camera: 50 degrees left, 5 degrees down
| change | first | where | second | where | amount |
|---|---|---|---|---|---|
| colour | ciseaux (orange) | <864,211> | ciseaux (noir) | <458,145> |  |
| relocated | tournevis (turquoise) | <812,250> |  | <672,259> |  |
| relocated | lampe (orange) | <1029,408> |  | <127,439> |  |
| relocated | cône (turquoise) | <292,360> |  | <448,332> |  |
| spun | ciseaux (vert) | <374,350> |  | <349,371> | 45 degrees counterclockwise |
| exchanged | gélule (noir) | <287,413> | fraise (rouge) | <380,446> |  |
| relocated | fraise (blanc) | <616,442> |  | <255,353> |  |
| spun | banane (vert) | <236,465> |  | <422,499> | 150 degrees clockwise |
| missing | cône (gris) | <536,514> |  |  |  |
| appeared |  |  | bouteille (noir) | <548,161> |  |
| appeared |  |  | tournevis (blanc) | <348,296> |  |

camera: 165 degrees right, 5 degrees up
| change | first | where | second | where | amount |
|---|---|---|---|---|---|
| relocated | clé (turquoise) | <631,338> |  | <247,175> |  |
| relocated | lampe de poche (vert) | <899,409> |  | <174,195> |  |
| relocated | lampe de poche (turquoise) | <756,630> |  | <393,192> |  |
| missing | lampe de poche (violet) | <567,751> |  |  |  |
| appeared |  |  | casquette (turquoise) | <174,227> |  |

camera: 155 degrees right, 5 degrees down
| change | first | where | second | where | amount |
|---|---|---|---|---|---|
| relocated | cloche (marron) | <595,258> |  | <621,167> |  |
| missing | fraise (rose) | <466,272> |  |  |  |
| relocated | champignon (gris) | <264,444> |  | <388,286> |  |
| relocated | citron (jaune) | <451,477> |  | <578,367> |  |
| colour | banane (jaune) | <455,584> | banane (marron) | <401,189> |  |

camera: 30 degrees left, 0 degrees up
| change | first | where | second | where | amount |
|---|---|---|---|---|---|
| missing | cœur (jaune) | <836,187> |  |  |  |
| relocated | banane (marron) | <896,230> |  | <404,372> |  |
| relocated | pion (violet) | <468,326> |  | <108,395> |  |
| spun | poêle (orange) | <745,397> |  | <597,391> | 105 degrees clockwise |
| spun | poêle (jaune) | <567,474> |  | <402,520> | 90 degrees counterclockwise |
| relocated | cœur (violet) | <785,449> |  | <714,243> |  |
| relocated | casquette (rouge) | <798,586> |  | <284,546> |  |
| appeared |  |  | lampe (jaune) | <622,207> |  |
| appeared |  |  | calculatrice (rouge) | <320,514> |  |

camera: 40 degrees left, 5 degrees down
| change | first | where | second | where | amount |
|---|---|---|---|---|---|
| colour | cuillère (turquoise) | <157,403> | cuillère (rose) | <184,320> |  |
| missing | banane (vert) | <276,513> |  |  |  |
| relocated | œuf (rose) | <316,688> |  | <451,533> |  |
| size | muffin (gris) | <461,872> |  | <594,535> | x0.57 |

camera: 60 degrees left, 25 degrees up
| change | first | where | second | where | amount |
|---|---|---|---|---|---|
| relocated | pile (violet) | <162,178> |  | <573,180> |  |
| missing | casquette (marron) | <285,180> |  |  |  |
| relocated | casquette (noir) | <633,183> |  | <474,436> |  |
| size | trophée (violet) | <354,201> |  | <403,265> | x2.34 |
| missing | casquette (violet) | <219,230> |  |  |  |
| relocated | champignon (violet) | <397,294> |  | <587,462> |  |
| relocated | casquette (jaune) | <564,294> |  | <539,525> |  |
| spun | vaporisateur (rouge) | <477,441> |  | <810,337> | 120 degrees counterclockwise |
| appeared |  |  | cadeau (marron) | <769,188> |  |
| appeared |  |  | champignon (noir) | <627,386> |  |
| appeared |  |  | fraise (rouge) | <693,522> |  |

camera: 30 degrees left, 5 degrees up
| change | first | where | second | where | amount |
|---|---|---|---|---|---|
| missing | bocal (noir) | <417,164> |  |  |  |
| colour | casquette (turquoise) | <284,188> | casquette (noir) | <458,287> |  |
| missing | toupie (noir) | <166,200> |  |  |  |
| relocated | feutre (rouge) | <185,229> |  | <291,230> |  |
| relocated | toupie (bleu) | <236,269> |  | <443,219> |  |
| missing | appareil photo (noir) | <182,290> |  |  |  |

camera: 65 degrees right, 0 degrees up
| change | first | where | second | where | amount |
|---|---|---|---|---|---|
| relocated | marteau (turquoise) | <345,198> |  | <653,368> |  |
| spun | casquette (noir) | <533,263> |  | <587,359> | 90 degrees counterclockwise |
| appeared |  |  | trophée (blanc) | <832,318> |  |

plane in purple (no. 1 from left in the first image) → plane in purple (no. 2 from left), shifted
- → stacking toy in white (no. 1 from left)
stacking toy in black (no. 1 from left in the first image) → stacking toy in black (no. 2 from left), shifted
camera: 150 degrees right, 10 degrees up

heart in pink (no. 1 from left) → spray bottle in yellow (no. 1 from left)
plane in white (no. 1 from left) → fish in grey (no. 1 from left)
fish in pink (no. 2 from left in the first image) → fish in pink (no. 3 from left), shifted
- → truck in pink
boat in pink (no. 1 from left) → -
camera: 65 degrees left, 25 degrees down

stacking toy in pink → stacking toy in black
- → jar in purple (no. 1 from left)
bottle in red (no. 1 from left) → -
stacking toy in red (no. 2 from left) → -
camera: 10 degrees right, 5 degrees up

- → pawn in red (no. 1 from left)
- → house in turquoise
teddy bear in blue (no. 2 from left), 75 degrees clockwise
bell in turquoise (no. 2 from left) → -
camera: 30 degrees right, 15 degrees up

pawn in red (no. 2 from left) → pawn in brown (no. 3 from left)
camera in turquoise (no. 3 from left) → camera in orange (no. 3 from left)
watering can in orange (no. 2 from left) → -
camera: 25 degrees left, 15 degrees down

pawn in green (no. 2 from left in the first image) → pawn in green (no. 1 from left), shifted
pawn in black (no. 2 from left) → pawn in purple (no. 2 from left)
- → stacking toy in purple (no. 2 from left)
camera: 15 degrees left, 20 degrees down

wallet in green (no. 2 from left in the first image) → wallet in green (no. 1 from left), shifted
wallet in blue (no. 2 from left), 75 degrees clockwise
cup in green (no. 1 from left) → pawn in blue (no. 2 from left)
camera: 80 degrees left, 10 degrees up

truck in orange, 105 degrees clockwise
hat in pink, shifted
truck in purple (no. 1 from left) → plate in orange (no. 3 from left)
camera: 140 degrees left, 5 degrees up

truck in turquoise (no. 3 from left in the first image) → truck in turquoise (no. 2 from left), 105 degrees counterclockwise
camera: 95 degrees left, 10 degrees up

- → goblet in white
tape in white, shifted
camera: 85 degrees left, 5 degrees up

○ ○ ○ ○ ○

What is needed: Everything in the material above from the line that has "exchanged | gélule" through the line that has "bouteille (noir) |" must be duplicated exactly, with no other lines given.

The answer:
| exchanged | gélule (noir) | <287,413> | fraise (rouge) | <380,446> |  |
| relocated | fraise (blanc) | <616,442> |  | <255,353> |  |
| spun | banane (vert) | <236,465> |  | <422,499> | 150 degrees clockwise |
| missing | cône (gris) | <536,514> |  |  |  |
| appeared |  |  | bouteille (noir) | <548,161> |  |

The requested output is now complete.